→ What is needed
Print the listing below a second time, exactly, and omit its images.

→ Supplied entries

━━━━━━━━━━━━━━━━

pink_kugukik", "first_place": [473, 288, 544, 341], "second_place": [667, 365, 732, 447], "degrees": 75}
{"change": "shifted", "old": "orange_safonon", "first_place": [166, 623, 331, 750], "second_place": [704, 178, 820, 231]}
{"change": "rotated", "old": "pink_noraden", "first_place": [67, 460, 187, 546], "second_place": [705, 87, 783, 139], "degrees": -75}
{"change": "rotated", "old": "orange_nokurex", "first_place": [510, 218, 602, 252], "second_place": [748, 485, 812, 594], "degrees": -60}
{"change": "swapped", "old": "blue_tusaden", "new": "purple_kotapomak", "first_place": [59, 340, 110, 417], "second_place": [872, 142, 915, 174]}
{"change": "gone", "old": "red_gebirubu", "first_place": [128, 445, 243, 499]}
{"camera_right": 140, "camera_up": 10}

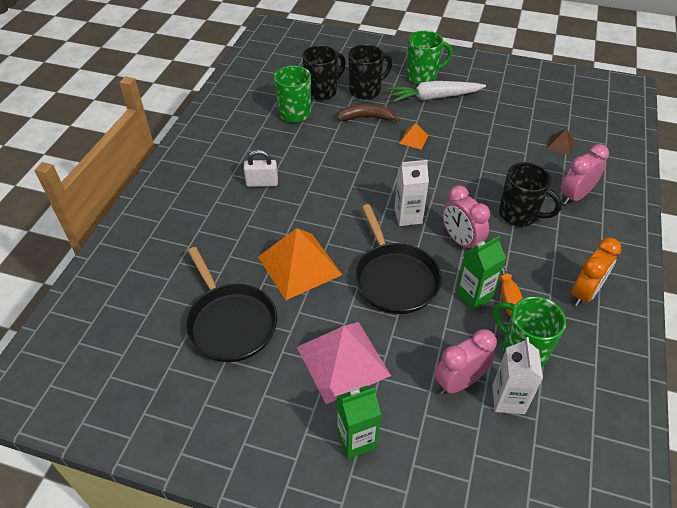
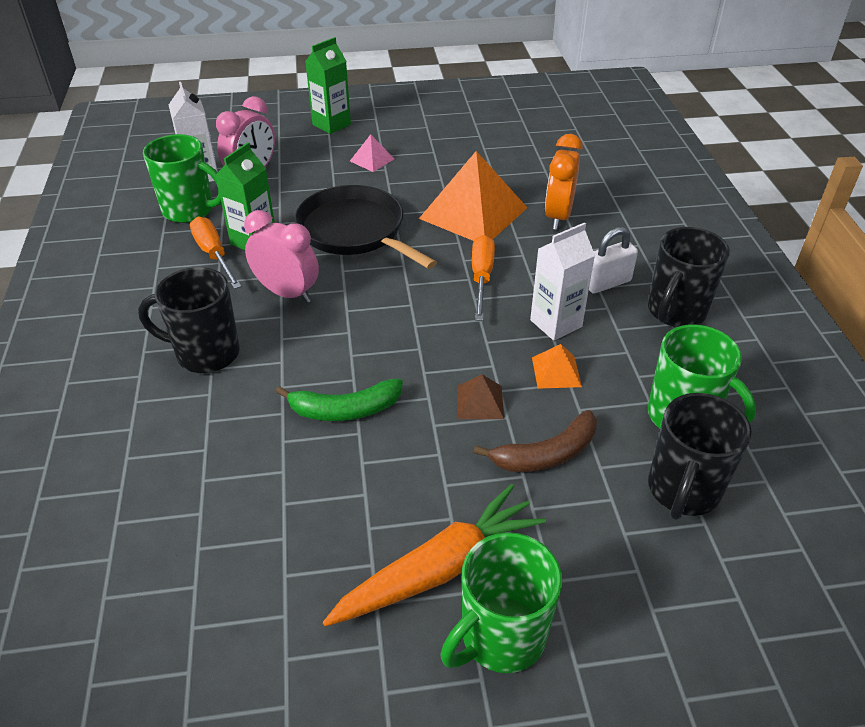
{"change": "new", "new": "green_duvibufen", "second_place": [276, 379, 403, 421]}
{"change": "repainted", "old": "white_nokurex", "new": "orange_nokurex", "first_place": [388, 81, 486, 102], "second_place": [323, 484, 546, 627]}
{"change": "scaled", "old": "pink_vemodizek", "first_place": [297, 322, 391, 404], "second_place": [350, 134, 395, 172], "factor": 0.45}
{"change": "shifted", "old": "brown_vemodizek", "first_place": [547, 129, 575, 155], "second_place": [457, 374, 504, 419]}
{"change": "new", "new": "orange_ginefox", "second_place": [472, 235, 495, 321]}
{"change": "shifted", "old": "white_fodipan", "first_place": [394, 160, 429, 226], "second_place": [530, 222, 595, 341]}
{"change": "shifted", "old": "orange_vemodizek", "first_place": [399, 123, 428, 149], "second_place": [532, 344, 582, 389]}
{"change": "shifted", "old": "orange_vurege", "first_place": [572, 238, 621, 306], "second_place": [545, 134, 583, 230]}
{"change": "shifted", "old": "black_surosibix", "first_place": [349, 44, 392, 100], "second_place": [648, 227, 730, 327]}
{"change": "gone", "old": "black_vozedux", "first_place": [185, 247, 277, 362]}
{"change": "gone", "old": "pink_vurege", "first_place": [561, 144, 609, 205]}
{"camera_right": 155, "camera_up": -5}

━━━━━━━━━━━━━━━━

→ Result of the exercise
pink_kugukik", "first_place": [473, 288, 544, 341], "second_place": [667, 365, 732, 447], "degrees": 75}
{"change": "shifted", "old": "orange_safonon", "first_place": [166, 623, 331, 750], "second_place": [704, 178, 820, 231]}
{"change": "rotated", "old": "pink_noraden", "first_place": [67, 460, 187, 546], "second_place": [705, 87, 783, 139], "degrees": -75}
{"change": "rotated", "old": "orange_nokurex", "first_place": [510, 218, 602, 252], "second_place": [748, 485, 812, 594], "degrees": -60}
{"change": "swapped", "old": "blue_tusaden", "new": "purple_kotapomak", "first_place": [59, 340, 110, 417], "second_place": [872, 142, 915, 174]}
{"change": "gone", "old": "red_gebirubu", "first_place": [128, 445, 243, 499]}
{"camera_right": 140, "camera_up": 10}

{"change": "new", "new": "green_duvibufen", "second_place": [276, 379, 403, 421]}
{"change": "repainted", "old": "white_nokurex", "new": "orange_nokurex", "first_place": [388, 81, 486, 102], "second_place": [323, 484, 546, 627]}
{"change": "scaled", "old": "pink_vemodizek", "first_place": [297, 322, 391, 404], "second_place": [350, 134, 395, 172], "factor": 0.45}
{"change": "shifted", "old": "brown_vemodizek", "first_place": [547, 129, 575, 155], "second_place": [457, 374, 504, 419]}
{"change": "new", "new": "orange_ginefox", "second_place": [472, 235, 495, 321]}
{"change": "shifted", "old": "white_fodipan", "first_place": [394, 160, 429, 226], "second_place": [530, 222, 595, 341]}
{"change": "shifted", "old": "orange_vemodizek", "first_place": [399, 123, 428, 149], "second_place": [532, 344, 582, 389]}
{"change": "shifted", "old": "orange_vurege", "first_place": [572, 238, 621, 306], "second_place": [545, 134, 583, 230]}
{"change": "shifted", "old": "black_surosibix", "first_place": [349, 44, 392, 100], "second_place": [648, 227, 730, 327]}
{"change": "gone", "old": "black_vozedux", "first_place": [185, 247, 277, 362]}
{"change": "gone", "old": "pink_vurege", "first_place": [561, 144, 609, 205]}
{"camera_right": 155, "camera_up": -5}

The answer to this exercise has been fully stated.